**Excerpted data**:

::::::::

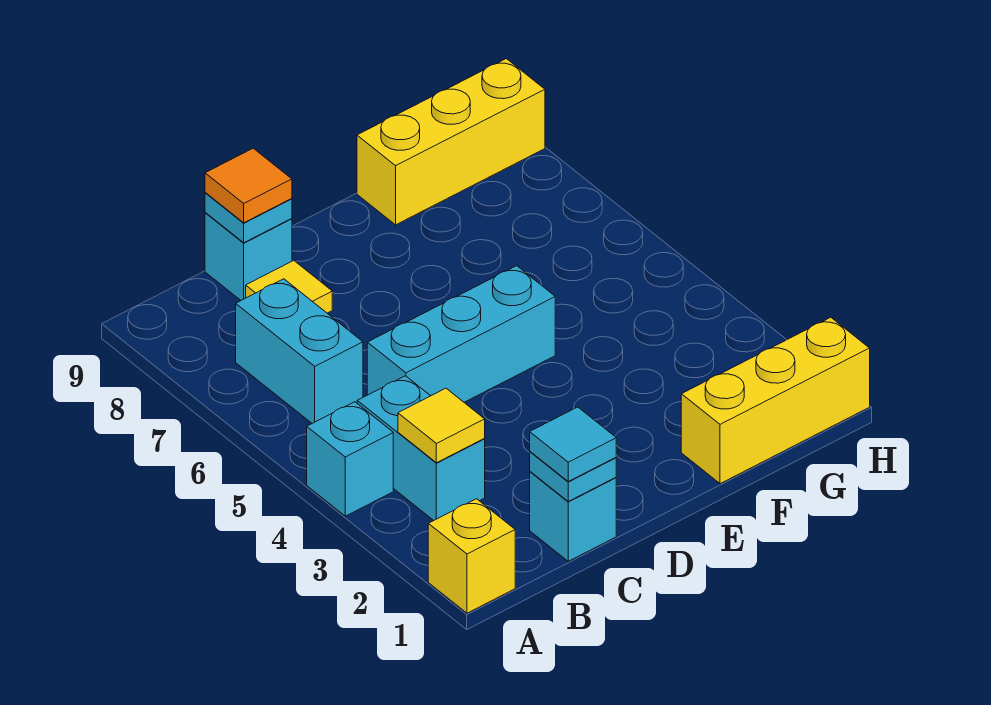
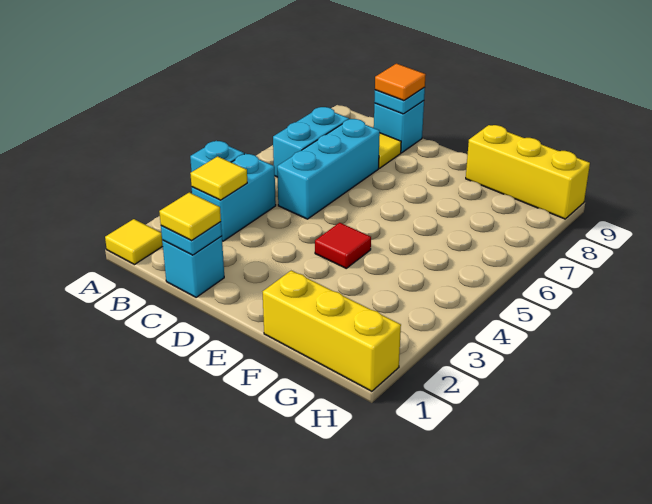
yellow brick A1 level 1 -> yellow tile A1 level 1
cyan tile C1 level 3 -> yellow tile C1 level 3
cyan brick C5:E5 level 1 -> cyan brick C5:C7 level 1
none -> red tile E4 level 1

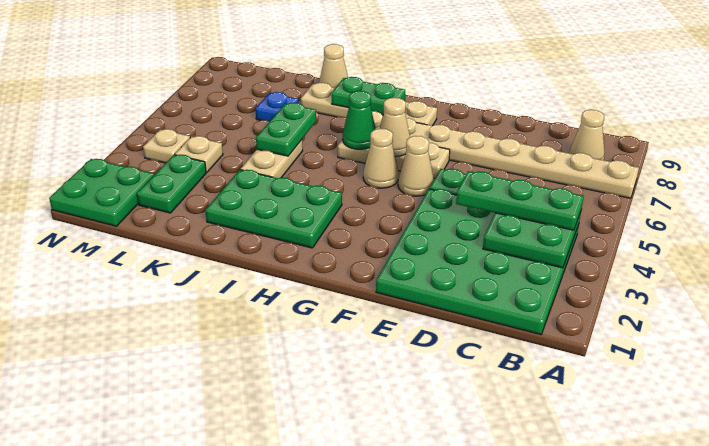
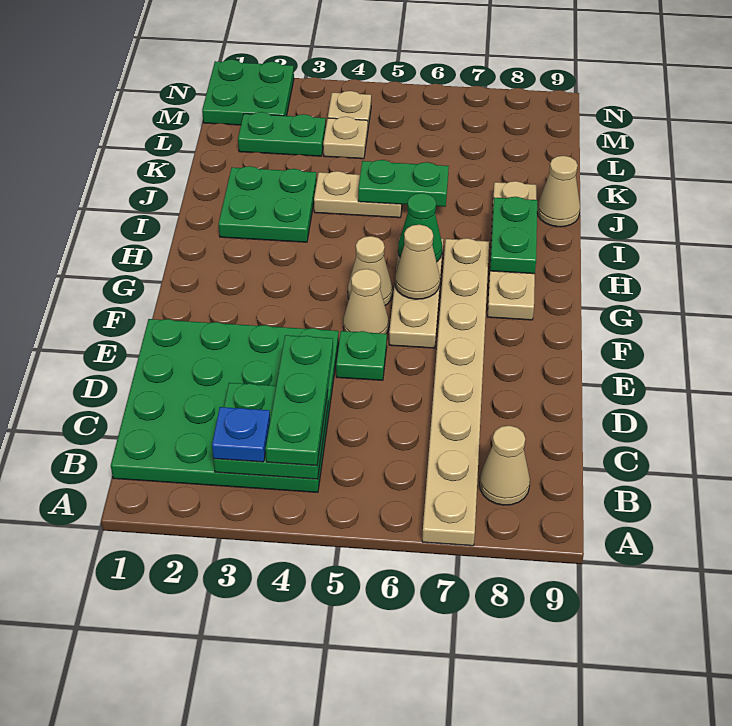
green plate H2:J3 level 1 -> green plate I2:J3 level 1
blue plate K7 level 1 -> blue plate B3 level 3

::::::::

Transcribe the material exactly, leaving every picture out.

**Exercise solution**:
yellow brick A1 level 1 -> yellow tile A1 level 1
cyan tile C1 level 3 -> yellow tile C1 level 3
cyan brick C5:E5 level 1 -> cyan brick C5:C7 level 1
none -> red tile E4 level 1

green plate H2:J3 level 1 -> green plate I2:J3 level 1
blue plate K7 level 1 -> blue plate B3 level 3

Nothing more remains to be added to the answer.